* **EXERCISE**: Would you retype, word for word, the line with "camera: 15 degrees right, 0 degrees up" and every line after it through the end of the records below?

* **Data items**:
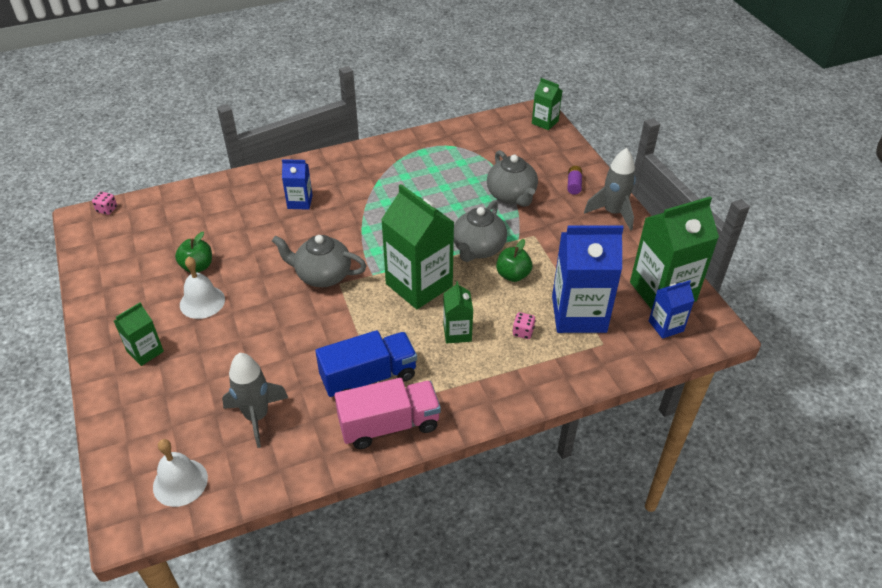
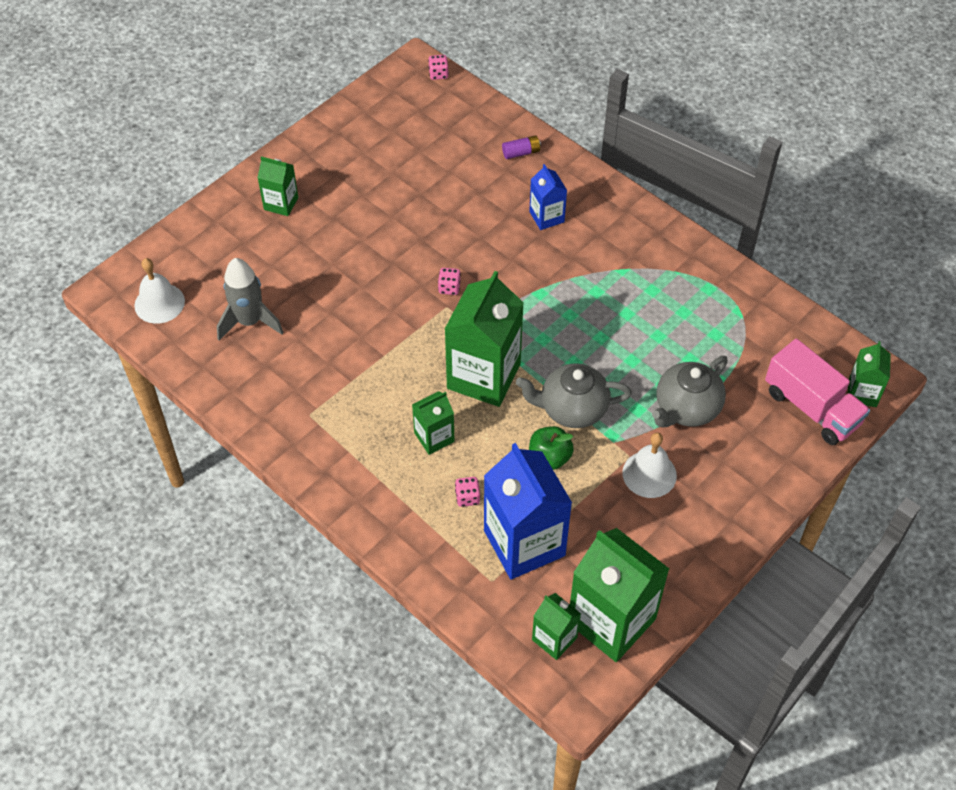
camera: 65 degrees right, 10 degrees up
green apple [175,232,212,273] -> none
white bell [180,256,225,319] -> white bell moved to [622,433,677,498]
grey teapot [272,235,366,287] -> pink dice [438,268,461,295]
blue truck [315,330,417,397] -> none
pink truck [335,378,441,449] -> pink truck moved to [765,339,870,445]
purple battery [567,166,582,195] -> purple battery moved to [502,135,541,159]
grey rocket [584,148,636,231] -> none
blue carton [649,280,695,339] -> green carton [532,593,581,660]

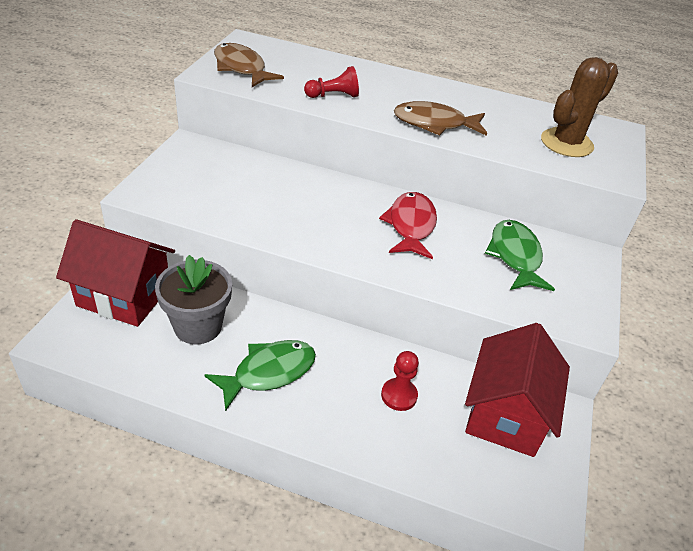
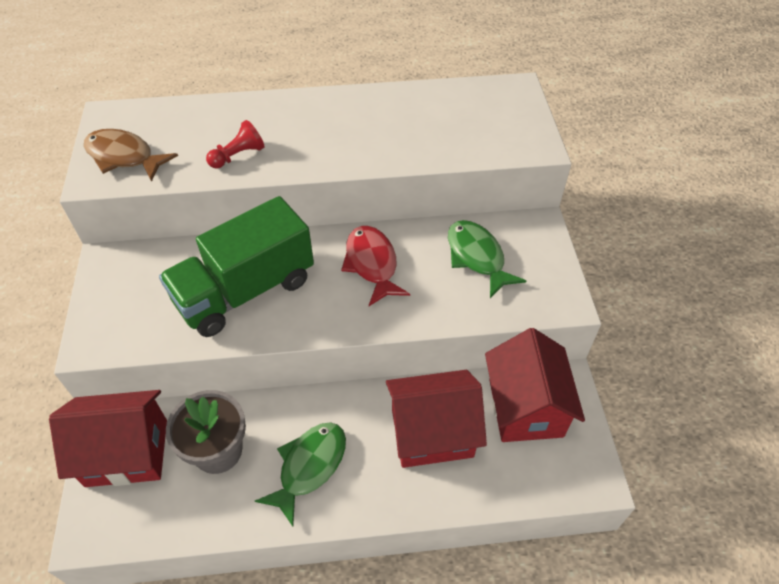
camera: 20 degrees left, 10 degrees up
red pawn [381,351,419,411] -> red house [386,370,487,468]
brown fish [394,101,487,136] -> none
brown cactus [541,57,618,157] -> none
none -> green truck [159,196,314,337]

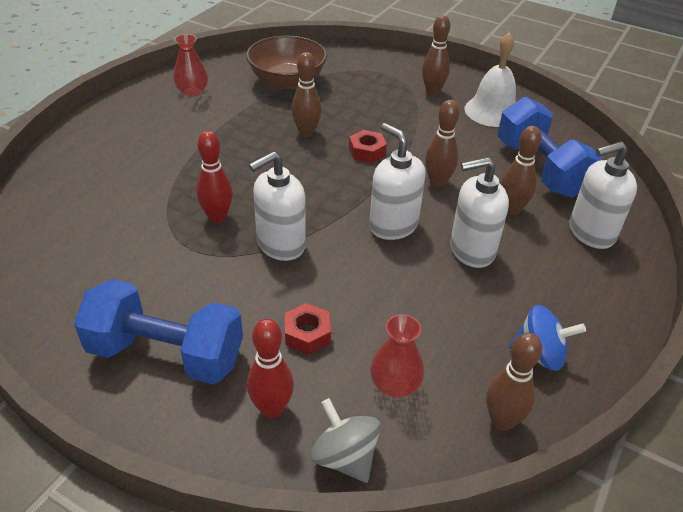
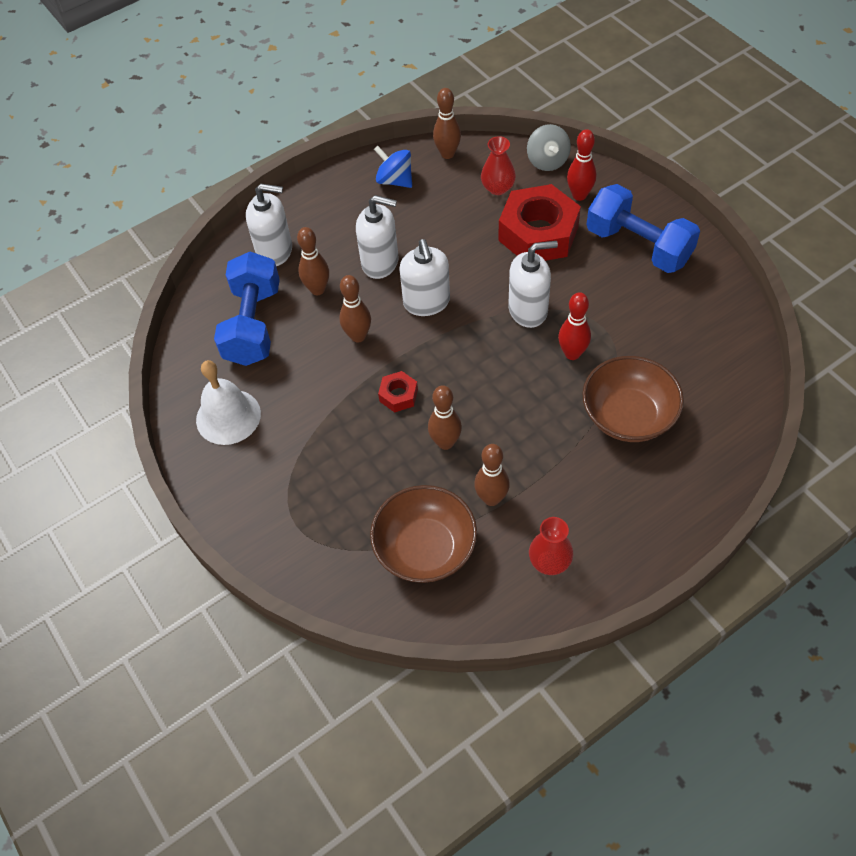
camera: 150 degrees left, 15 degrees up
red nut [285,303,331,355] -> red nut [498,184,581,261], size x2.22
brown bowling pin [422,15,450,95] -> brown bowling pin moved to [474,444,510,506]
none -> brown bowl [582,356,684,442]

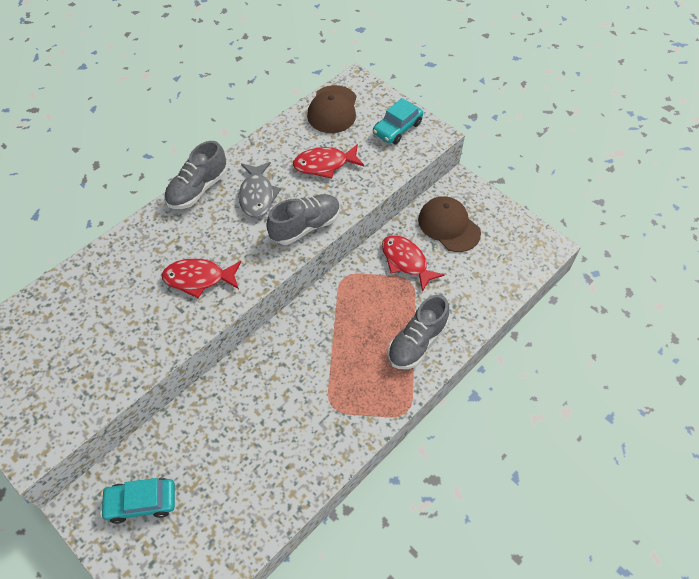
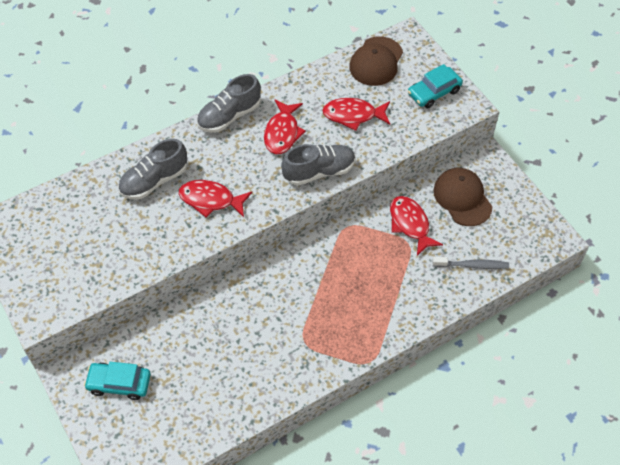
camera: 15 degrees right, 0 degrees up
grey fish [239,162,281,218] -> red fish [264,100,306,154]
grey shoe [388,295,449,369] -> grey shoe moved to [118,139,187,200]
none -> grey toothbrush [432,257,509,269]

* **REPLY**:
camera: 15 degrees right, 0 degrees up
grey fish [239,162,281,218] -> red fish [264,100,306,154]
grey shoe [388,295,449,369] -> grey shoe moved to [118,139,187,200]
none -> grey toothbrush [432,257,509,269]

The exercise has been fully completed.